- About this exercise
Please repeat the records below exactly, skipping any pictures.

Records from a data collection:
•••••

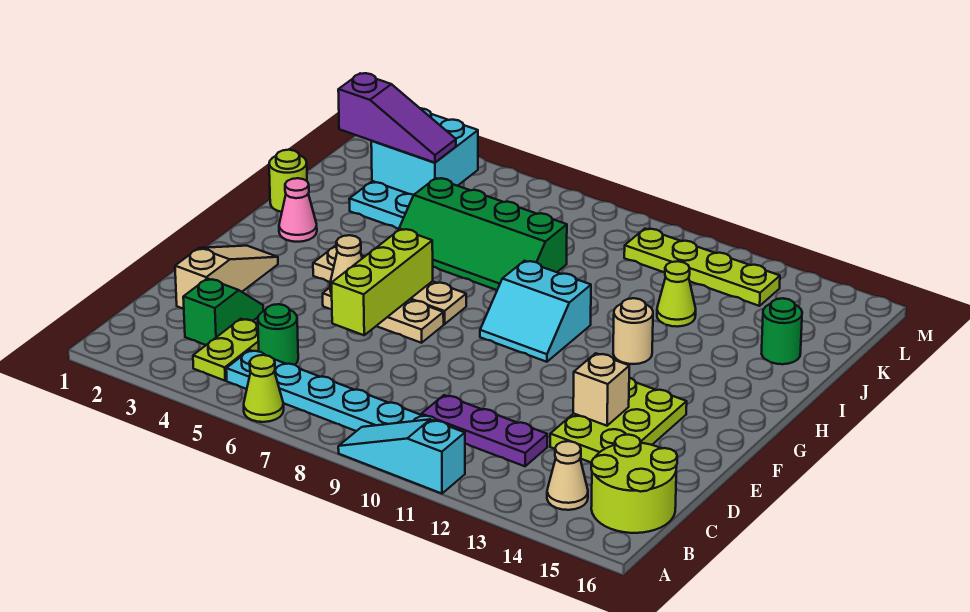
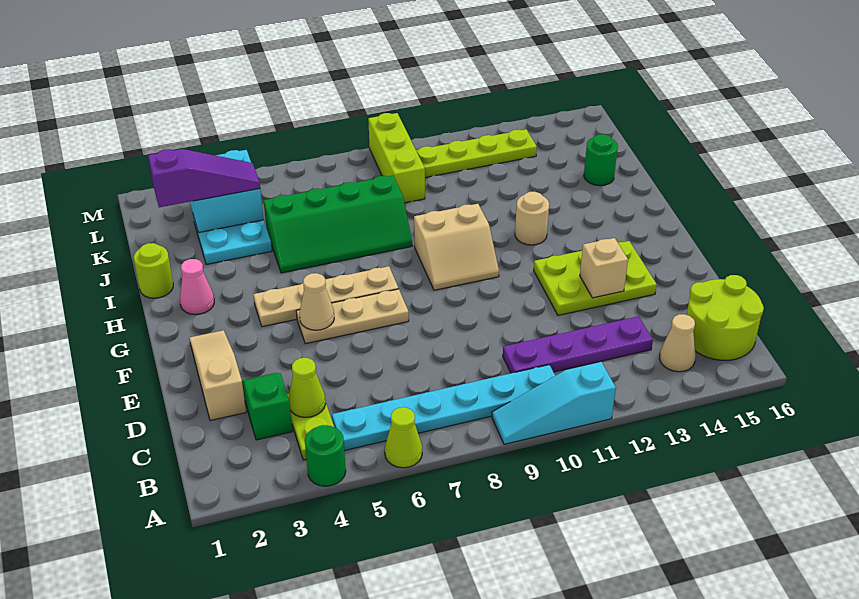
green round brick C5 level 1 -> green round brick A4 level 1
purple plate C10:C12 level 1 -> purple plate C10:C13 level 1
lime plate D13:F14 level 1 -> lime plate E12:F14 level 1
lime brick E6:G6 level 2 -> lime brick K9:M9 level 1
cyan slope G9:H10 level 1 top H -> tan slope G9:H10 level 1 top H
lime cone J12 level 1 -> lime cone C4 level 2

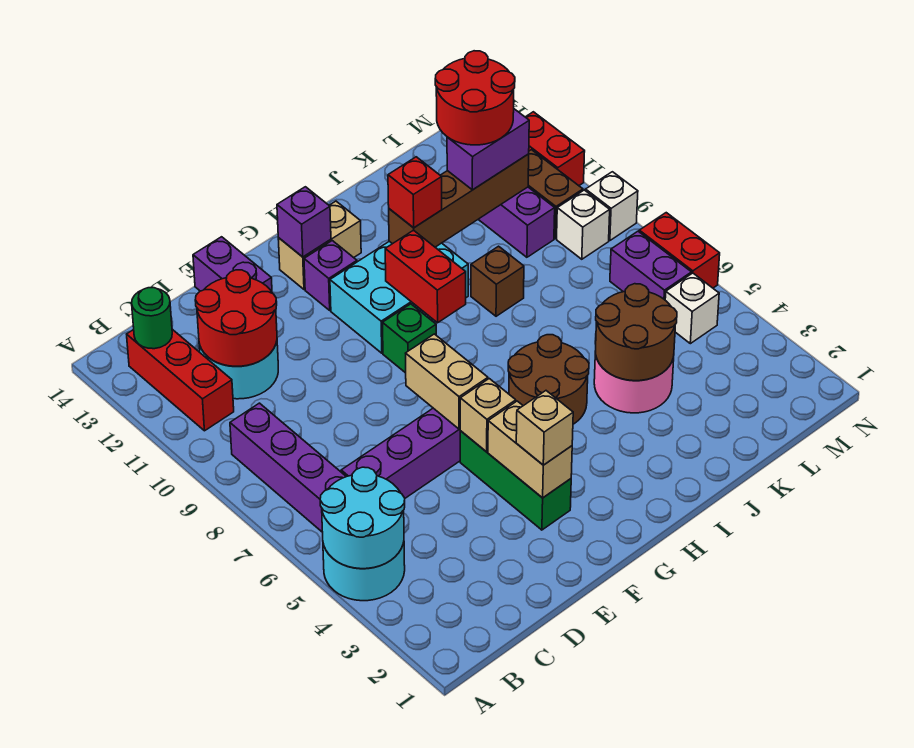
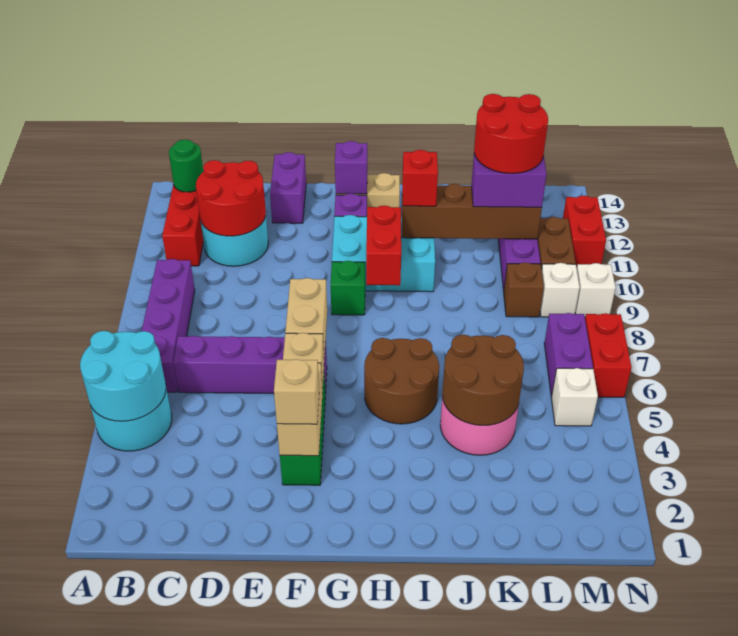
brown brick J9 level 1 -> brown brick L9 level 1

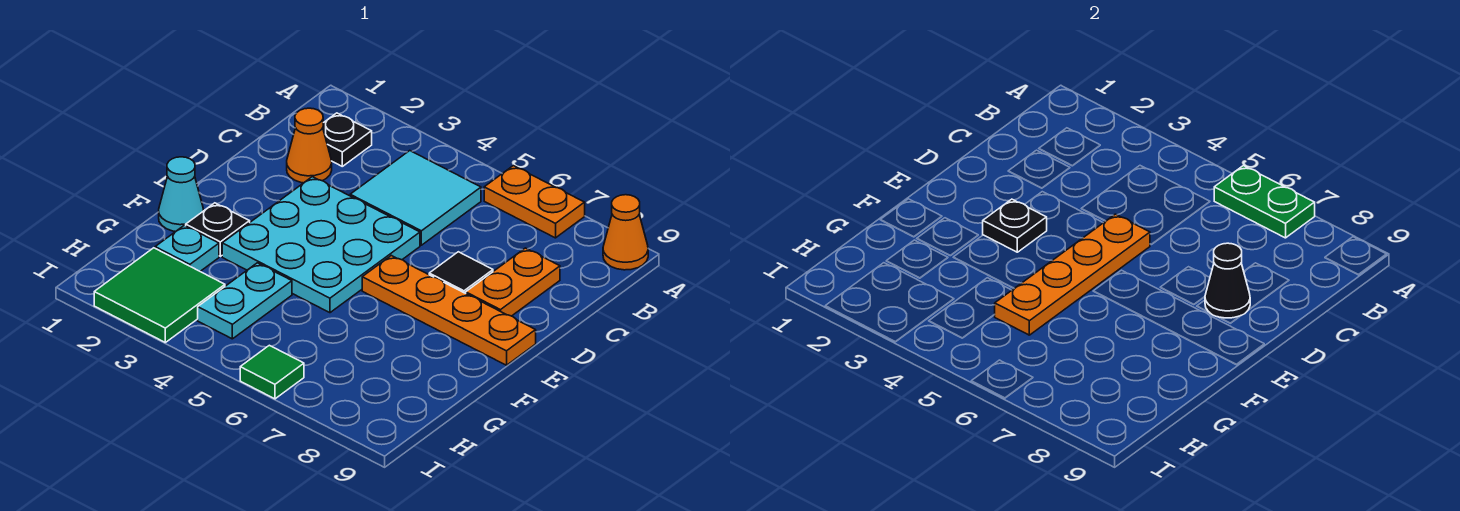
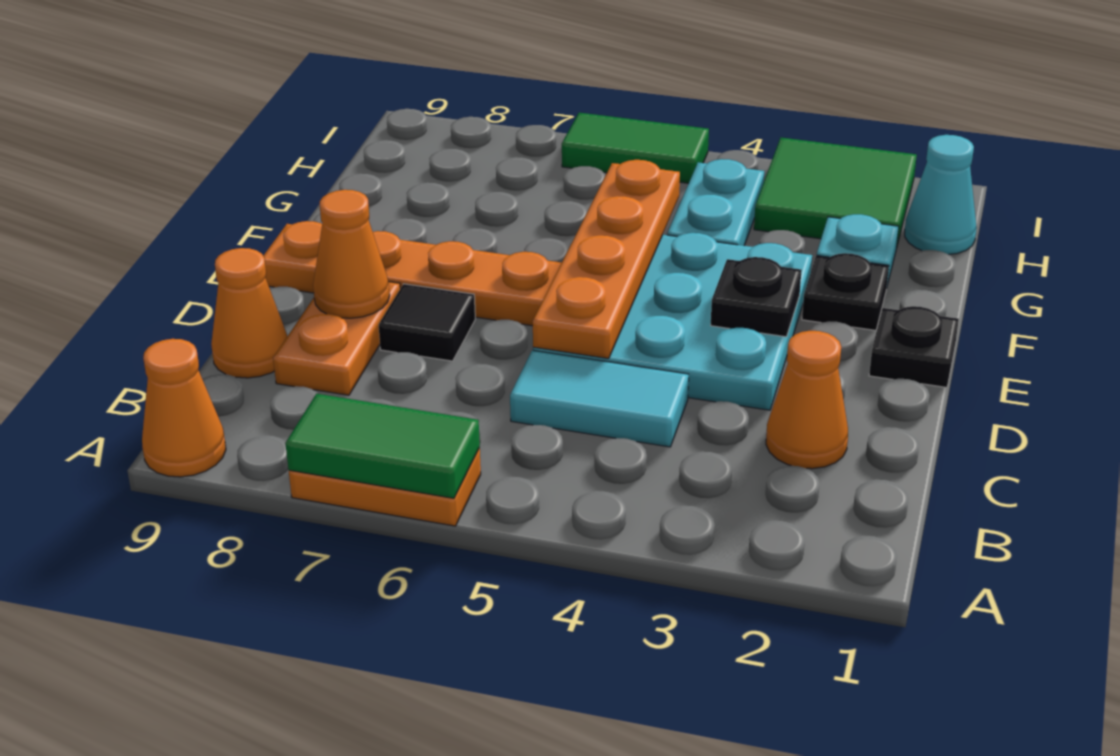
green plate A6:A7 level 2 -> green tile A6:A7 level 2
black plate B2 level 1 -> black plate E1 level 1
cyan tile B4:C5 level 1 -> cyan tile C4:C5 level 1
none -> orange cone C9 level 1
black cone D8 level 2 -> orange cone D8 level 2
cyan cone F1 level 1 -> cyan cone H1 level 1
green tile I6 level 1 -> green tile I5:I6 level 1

•••••

- Written response
green round brick C5 level 1 -> green round brick A4 level 1
purple plate C10:C12 level 1 -> purple plate C10:C13 level 1
lime plate D13:F14 level 1 -> lime plate E12:F14 level 1
lime brick E6:G6 level 2 -> lime brick K9:M9 level 1
cyan slope G9:H10 level 1 top H -> tan slope G9:H10 level 1 top H
lime cone J12 level 1 -> lime cone C4 level 2

brown brick J9 level 1 -> brown brick L9 level 1

green plate A6:A7 level 2 -> green tile A6:A7 level 2
black plate B2 level 1 -> black plate E1 level 1
cyan tile B4:C5 level 1 -> cyan tile C4:C5 level 1
none -> orange cone C9 level 1
black cone D8 level 2 -> orange cone D8 level 2
cyan cone F1 level 1 -> cyan cone H1 level 1
green tile I6 level 1 -> green tile I5:I6 level 1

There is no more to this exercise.